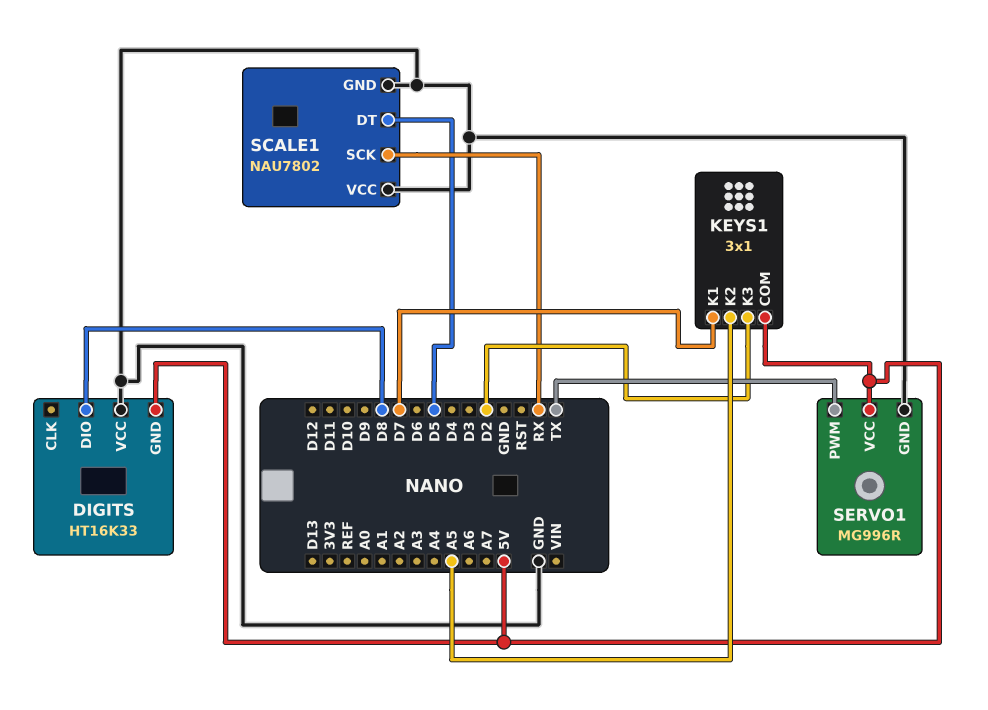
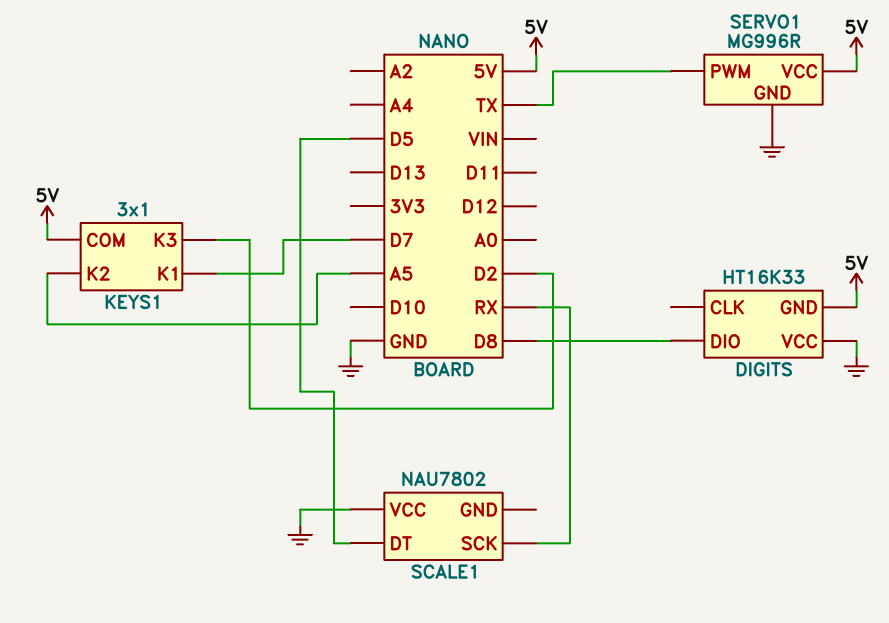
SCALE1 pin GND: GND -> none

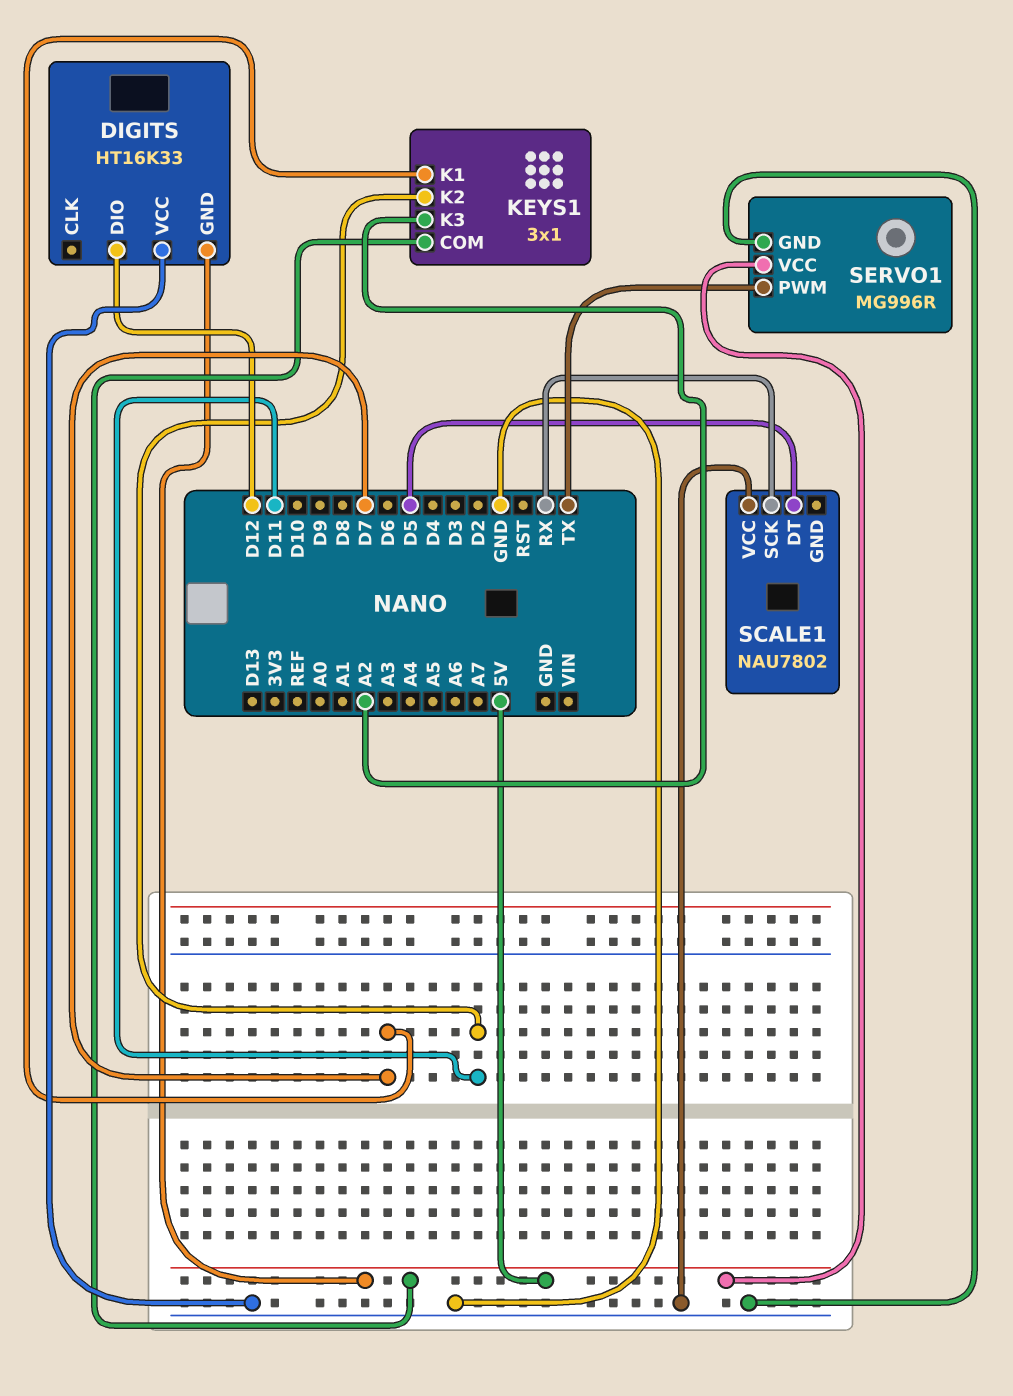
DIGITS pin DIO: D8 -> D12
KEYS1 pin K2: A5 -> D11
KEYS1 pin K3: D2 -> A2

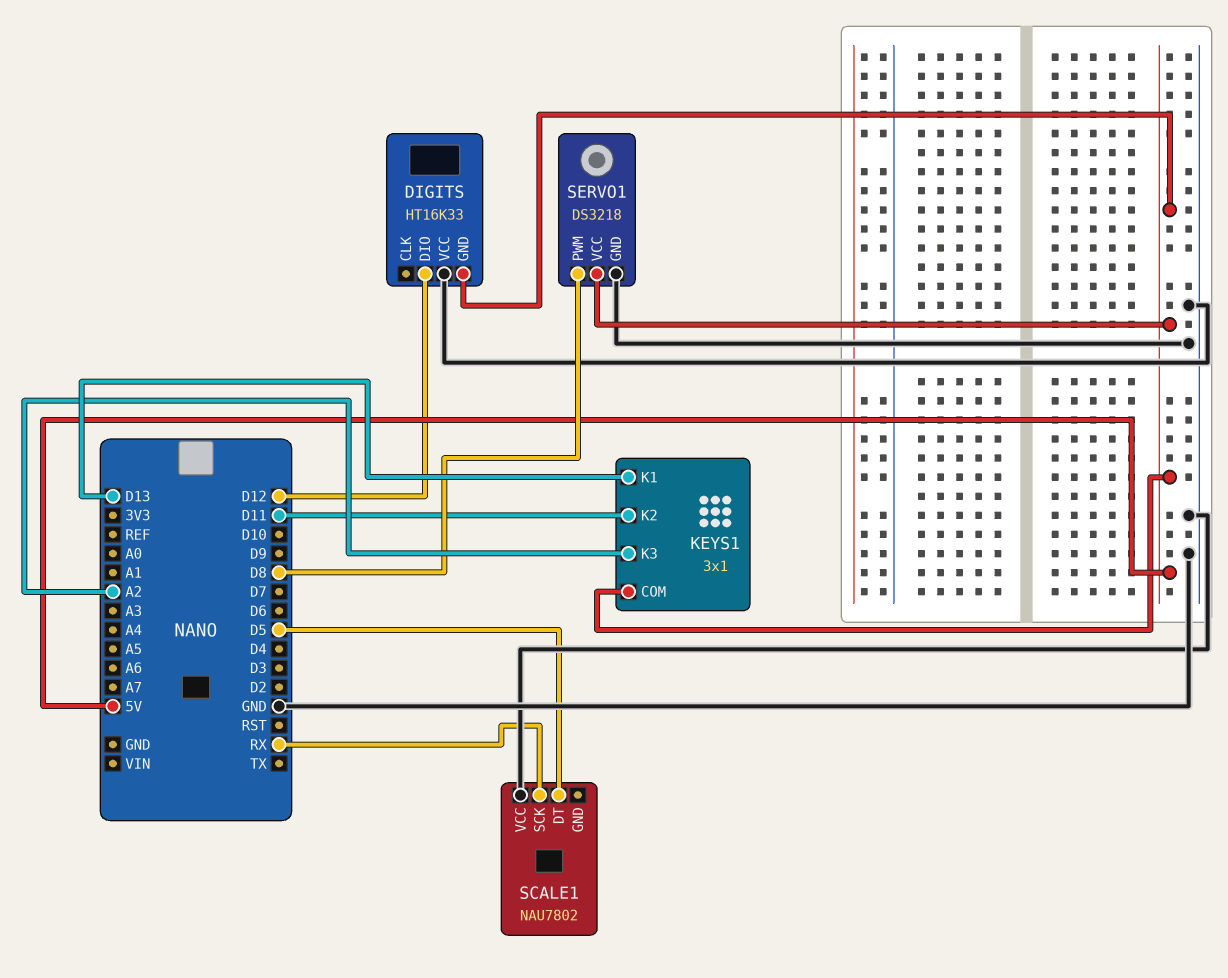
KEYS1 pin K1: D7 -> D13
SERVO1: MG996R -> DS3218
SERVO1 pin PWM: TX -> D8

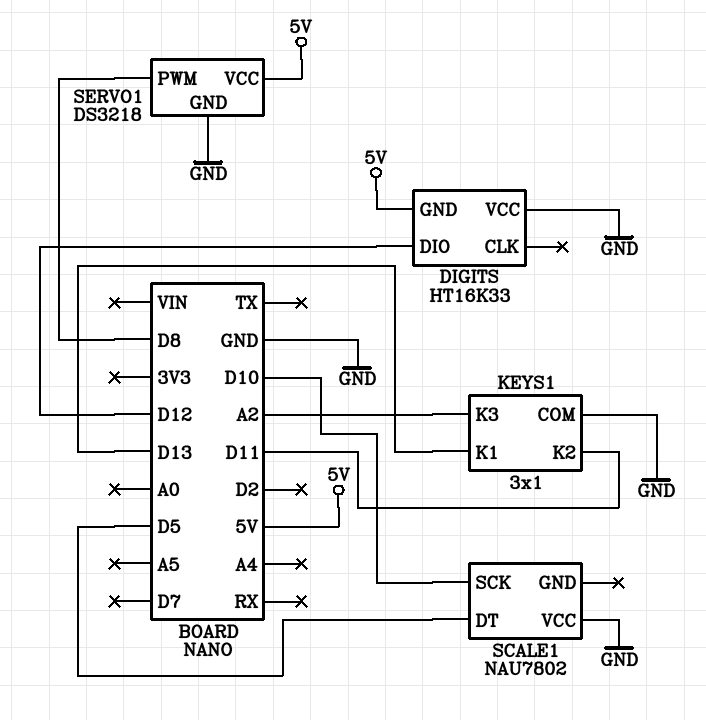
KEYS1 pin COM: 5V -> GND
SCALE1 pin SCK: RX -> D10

----------------------------------------

■ **Exercise objective**
With the pictures removed, return all the entries exactly.

■ **Finished task**
SCALE1 pin GND: GND -> none

DIGITS pin DIO: D8 -> D12
KEYS1 pin K2: A5 -> D11
KEYS1 pin K3: D2 -> A2

KEYS1 pin K1: D7 -> D13
SERVO1: MG996R -> DS3218
SERVO1 pin PWM: TX -> D8

KEYS1 pin COM: 5V -> GND
SCALE1 pin SCK: RX -> D10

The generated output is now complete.